[Start of Attachment]

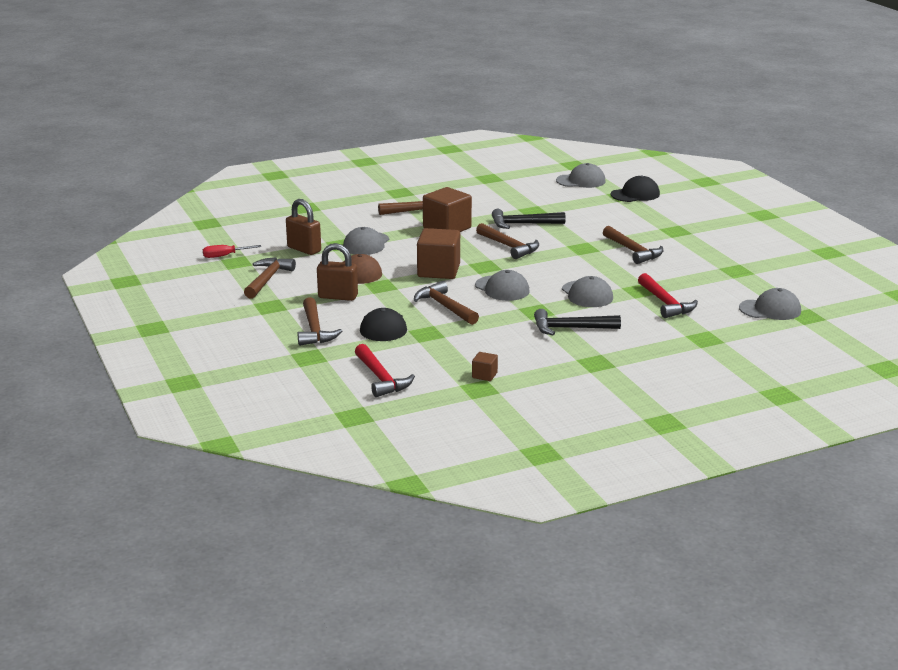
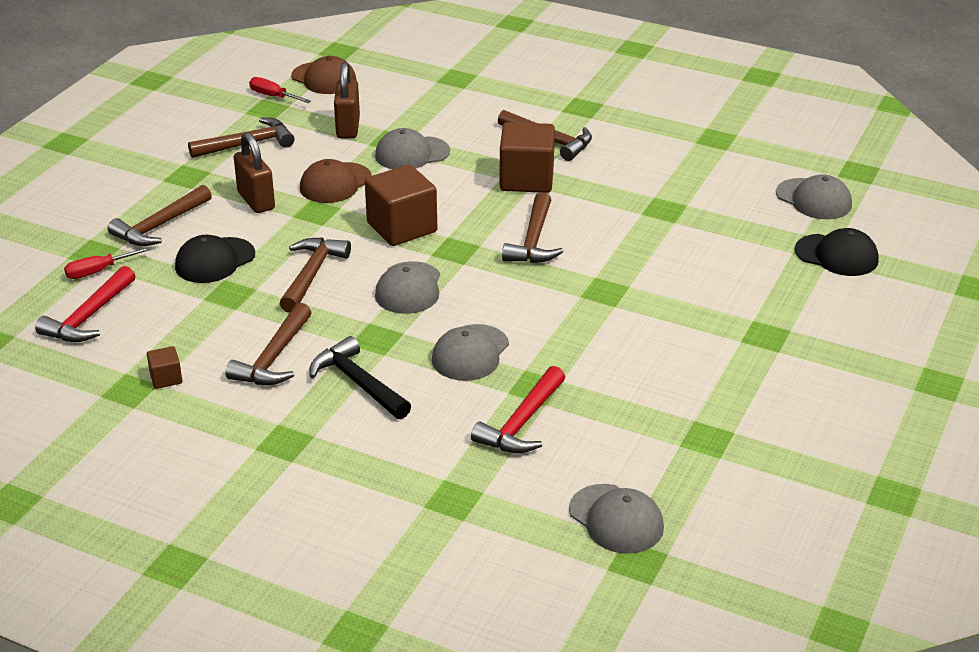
camera: 50 degrees right, 10 degrees up
(233, 237) = (324, 78): none -> brown cap
(334, 361) = (99, 271): none -> red screwdriver
(523, 224) = (613, 220): black hammer -> none
(633, 251) = (650, 330): brown hammer -> brown hammer (274, 357)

[End of Attachment]

• WORK ORDER: Within the material above, how many lines include the string "hammer"? Give only the number.

• YOUR RESPONSE: 2